___ RECORDS ___

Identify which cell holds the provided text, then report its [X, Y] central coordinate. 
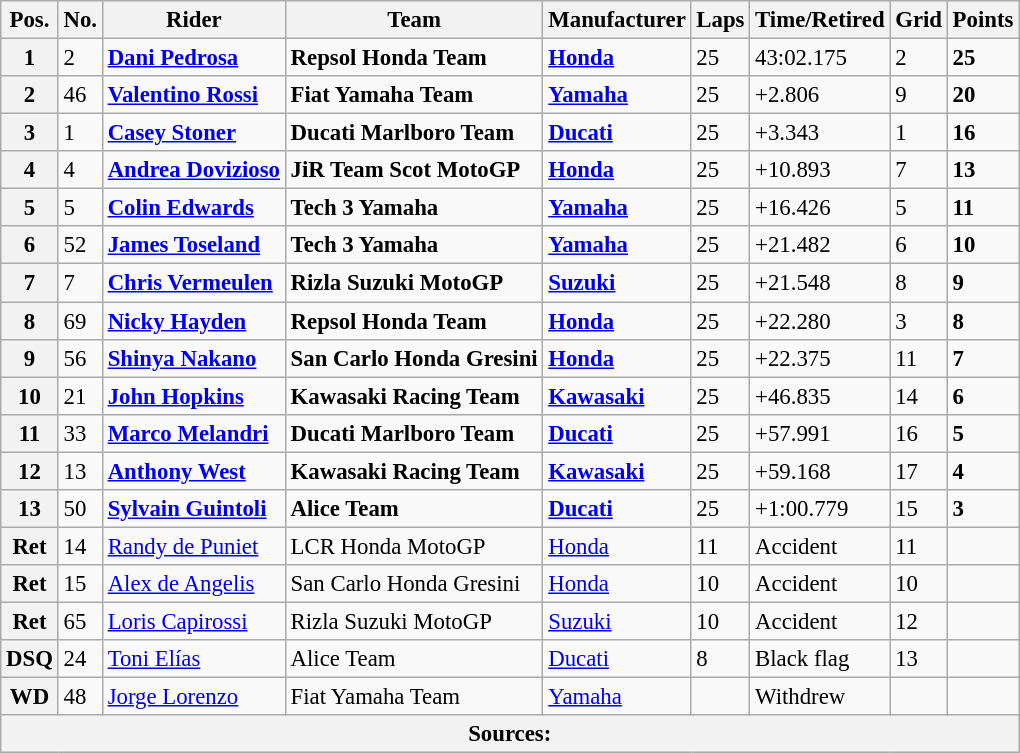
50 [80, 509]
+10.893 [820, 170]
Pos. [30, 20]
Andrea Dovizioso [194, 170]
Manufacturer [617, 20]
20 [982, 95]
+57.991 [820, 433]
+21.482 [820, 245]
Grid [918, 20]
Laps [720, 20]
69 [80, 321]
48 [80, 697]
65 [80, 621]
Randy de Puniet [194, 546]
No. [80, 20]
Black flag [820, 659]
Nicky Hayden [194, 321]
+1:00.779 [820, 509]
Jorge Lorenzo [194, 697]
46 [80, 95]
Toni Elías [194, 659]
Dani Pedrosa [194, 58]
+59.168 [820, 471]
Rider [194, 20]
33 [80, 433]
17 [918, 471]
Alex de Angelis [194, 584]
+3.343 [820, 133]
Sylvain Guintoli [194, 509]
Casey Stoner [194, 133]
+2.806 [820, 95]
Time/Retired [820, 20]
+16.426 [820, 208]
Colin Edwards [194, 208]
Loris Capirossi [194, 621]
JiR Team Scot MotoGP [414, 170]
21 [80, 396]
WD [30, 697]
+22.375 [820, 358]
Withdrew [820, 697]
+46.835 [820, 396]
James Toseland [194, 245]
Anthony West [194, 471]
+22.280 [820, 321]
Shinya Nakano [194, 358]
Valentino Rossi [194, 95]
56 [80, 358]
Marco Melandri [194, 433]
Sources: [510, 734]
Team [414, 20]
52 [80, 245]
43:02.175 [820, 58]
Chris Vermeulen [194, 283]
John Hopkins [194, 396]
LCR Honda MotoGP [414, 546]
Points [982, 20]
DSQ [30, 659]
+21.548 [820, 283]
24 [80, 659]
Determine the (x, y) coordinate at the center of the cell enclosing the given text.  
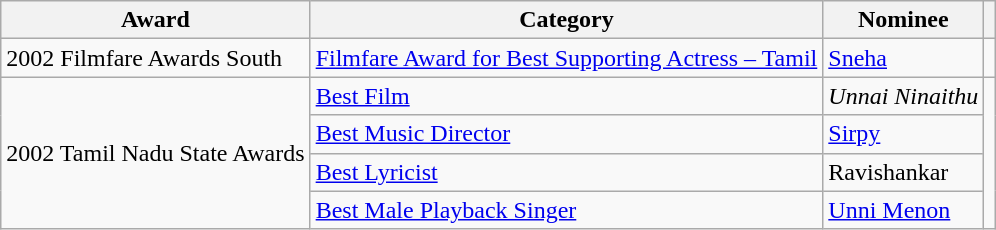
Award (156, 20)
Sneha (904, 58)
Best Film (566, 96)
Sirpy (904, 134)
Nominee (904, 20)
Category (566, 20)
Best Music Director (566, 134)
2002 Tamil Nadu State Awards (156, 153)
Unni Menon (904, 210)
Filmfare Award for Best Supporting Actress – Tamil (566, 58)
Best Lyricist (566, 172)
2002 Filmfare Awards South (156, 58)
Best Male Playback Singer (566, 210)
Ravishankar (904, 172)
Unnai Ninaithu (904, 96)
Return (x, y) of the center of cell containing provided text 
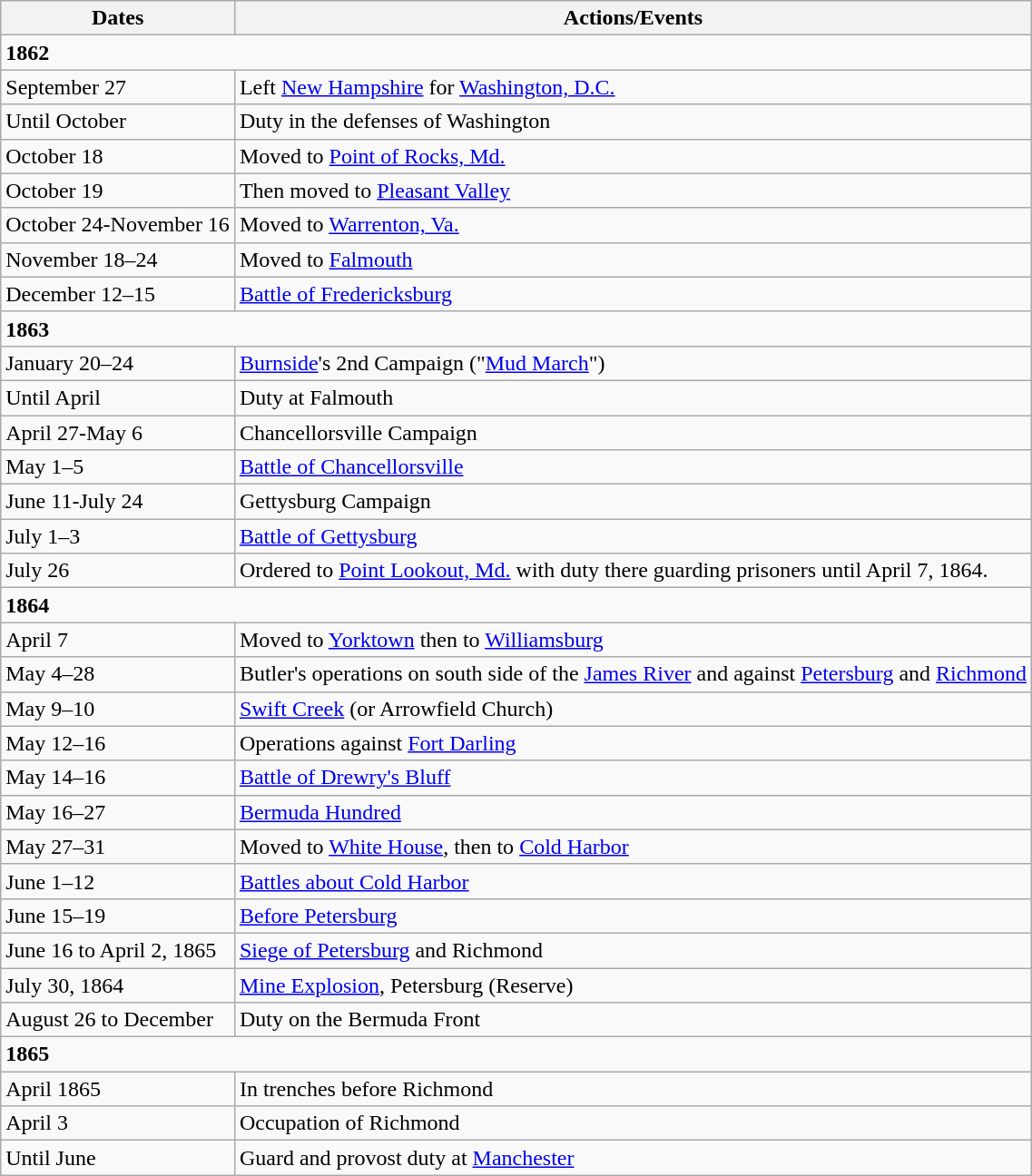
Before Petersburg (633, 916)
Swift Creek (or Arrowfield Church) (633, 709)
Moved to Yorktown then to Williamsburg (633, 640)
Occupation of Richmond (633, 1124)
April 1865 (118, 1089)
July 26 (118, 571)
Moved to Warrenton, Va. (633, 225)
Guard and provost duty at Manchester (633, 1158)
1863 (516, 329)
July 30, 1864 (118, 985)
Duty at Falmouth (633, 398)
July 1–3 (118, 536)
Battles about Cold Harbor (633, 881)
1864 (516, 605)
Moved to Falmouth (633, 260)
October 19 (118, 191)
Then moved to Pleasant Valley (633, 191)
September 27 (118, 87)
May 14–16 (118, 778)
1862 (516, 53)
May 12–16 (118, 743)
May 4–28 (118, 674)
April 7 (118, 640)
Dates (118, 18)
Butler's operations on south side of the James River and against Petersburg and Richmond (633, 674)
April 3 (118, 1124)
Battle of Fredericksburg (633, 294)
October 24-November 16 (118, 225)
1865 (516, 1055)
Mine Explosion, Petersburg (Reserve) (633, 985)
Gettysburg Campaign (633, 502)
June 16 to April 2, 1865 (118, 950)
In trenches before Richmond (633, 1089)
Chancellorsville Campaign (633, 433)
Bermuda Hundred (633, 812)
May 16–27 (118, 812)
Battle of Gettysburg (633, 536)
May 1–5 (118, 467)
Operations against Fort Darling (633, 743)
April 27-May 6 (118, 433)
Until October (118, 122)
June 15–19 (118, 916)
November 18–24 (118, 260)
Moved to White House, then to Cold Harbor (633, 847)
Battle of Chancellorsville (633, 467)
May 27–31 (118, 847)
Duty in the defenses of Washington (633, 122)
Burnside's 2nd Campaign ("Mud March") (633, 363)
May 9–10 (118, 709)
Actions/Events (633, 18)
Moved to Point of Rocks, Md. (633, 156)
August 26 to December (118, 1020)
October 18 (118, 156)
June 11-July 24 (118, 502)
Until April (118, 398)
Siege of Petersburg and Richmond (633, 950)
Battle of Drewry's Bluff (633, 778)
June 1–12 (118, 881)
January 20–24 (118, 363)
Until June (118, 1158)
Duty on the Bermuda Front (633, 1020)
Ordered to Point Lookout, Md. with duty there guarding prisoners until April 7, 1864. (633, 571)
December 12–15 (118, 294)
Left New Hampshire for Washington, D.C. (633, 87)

___
___ RECORDS ___

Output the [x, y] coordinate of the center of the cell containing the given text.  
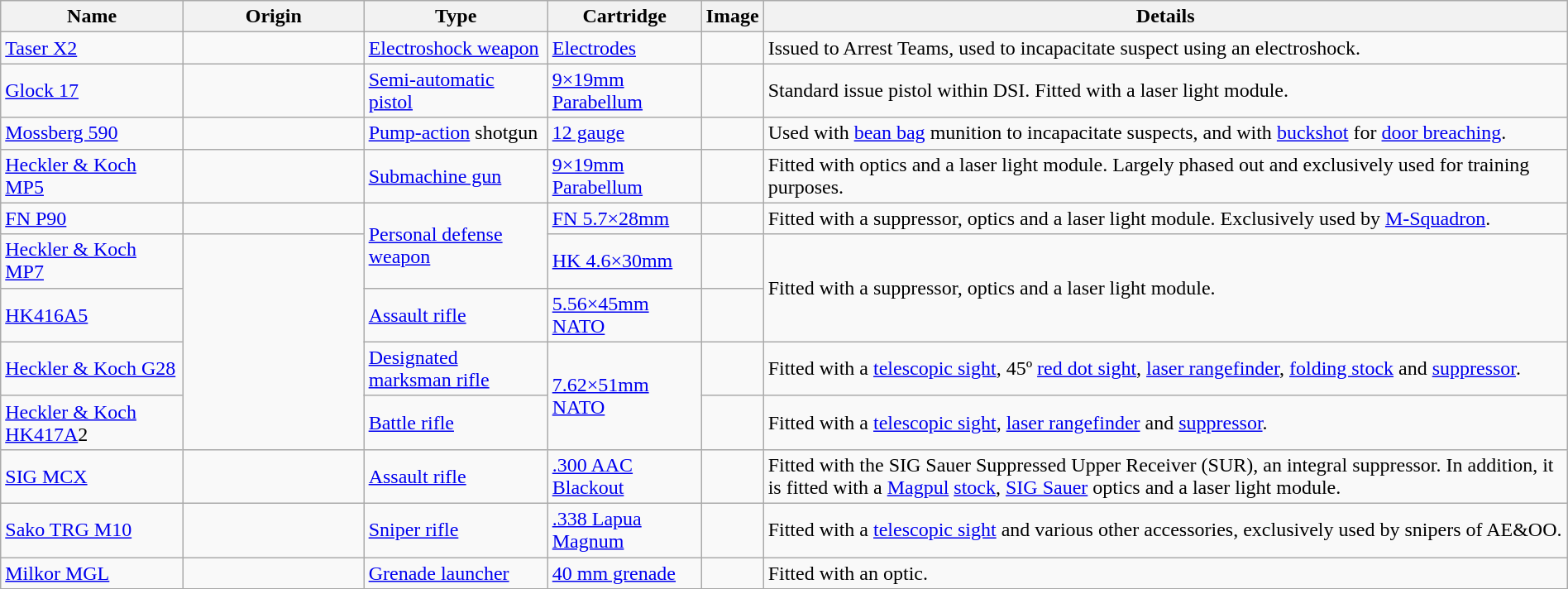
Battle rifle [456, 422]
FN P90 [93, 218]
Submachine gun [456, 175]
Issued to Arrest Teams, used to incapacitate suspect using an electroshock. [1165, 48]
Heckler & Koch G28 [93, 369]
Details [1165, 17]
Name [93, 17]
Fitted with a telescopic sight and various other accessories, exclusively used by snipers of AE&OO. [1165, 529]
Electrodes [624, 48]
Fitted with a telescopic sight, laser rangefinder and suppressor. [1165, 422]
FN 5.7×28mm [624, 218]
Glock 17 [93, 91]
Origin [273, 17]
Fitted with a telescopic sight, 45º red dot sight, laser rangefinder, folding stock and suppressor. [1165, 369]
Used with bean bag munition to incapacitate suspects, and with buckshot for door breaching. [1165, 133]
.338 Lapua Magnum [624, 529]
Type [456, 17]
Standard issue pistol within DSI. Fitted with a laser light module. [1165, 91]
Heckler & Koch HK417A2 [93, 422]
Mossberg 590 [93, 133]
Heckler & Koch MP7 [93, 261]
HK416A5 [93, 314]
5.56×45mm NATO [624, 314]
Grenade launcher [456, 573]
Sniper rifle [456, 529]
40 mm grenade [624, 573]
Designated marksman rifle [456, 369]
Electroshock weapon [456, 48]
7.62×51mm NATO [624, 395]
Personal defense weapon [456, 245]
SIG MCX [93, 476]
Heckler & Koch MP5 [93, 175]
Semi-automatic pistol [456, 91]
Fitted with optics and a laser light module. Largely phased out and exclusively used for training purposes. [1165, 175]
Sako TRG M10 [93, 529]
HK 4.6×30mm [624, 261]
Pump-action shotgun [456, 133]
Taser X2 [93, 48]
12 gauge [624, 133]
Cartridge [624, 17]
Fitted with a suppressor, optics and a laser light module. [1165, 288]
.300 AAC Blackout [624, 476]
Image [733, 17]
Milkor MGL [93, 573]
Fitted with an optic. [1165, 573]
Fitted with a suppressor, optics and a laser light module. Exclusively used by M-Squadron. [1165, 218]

___
___ RECORDS ___

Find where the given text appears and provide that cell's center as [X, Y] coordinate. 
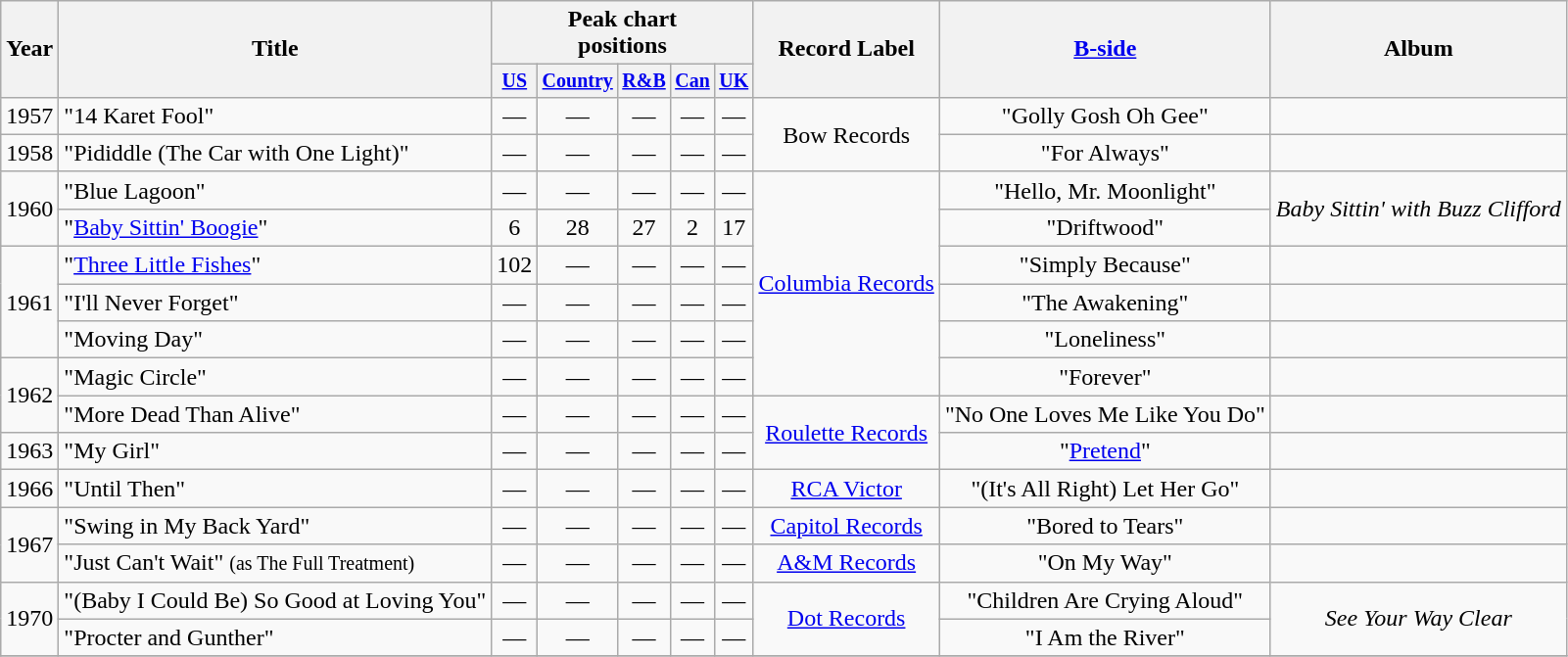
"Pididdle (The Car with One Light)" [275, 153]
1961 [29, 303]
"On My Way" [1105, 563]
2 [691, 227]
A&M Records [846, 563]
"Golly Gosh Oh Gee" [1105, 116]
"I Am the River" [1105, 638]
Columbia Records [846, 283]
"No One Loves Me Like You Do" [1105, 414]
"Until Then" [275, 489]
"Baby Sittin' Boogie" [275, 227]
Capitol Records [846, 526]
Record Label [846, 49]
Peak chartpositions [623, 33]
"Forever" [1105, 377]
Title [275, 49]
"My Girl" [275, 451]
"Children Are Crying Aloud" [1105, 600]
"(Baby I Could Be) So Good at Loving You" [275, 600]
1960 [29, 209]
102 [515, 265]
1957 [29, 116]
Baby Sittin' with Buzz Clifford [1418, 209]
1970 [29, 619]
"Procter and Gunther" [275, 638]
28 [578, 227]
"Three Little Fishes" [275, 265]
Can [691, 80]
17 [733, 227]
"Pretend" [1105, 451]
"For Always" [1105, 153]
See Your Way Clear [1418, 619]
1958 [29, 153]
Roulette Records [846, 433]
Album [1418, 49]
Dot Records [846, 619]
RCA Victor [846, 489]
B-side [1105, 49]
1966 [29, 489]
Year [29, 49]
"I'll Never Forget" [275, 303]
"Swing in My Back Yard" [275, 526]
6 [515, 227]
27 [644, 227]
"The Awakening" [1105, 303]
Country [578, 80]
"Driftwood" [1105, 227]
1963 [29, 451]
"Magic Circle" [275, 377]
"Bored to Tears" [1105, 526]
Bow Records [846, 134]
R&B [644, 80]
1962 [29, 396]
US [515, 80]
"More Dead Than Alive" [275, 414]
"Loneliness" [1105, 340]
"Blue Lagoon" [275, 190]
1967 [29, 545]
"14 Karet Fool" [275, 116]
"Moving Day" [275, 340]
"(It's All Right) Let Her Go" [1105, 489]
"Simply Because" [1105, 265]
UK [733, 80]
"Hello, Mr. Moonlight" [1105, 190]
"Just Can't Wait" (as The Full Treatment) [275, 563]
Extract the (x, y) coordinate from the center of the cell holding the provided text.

___

▶ [GIVEN INSTRUCTION] Can you quote the entries from the line containing "Find where the" through the line containing "Extract the (x, y)", both lines included, with the pictures left out?

▶ [RESULT]
Find where the given text appears and provide that cell's center as [X, Y] coordinate. 
"Pididdle (The Car with One Light)" [275, 153]
1961 [29, 303]
"On My Way" [1105, 563]
2 [691, 227]
A&M Records [846, 563]
"Golly Gosh Oh Gee" [1105, 116]
"I Am the River" [1105, 638]
Columbia Records [846, 283]
"No One Loves Me Like You Do" [1105, 414]
"Until Then" [275, 489]
"Baby Sittin' Boogie" [275, 227]
Capitol Records [846, 526]
Record Label [846, 49]
Peak chartpositions [623, 33]
"Forever" [1105, 377]
Title [275, 49]
"My Girl" [275, 451]
"Children Are Crying Aloud" [1105, 600]
"(Baby I Could Be) So Good at Loving You" [275, 600]
1960 [29, 209]
102 [515, 265]
1957 [29, 116]
Baby Sittin' with Buzz Clifford [1418, 209]
1970 [29, 619]
"Procter and Gunther" [275, 638]
28 [578, 227]
"Three Little Fishes" [275, 265]
Can [691, 80]
17 [733, 227]
"Pretend" [1105, 451]
"For Always" [1105, 153]
See Your Way Clear [1418, 619]
1958 [29, 153]
Roulette Records [846, 433]
Album [1418, 49]
Dot Records [846, 619]
RCA Victor [846, 489]
B-side [1105, 49]
1966 [29, 489]
Year [29, 49]
"I'll Never Forget" [275, 303]
"Swing in My Back Yard" [275, 526]
6 [515, 227]
27 [644, 227]
"The Awakening" [1105, 303]
Country [578, 80]
"Driftwood" [1105, 227]
1963 [29, 451]
"Magic Circle" [275, 377]
"Bored to Tears" [1105, 526]
Bow Records [846, 134]
R&B [644, 80]
1962 [29, 396]
US [515, 80]
"More Dead Than Alive" [275, 414]
"Loneliness" [1105, 340]
"Blue Lagoon" [275, 190]
1967 [29, 545]
"14 Karet Fool" [275, 116]
"Moving Day" [275, 340]
"(It's All Right) Let Her Go" [1105, 489]
"Simply Because" [1105, 265]
UK [733, 80]
"Hello, Mr. Moonlight" [1105, 190]
"Just Can't Wait" (as The Full Treatment) [275, 563]
Extract the (x, y) coordinate from the center of the cell holding the provided text.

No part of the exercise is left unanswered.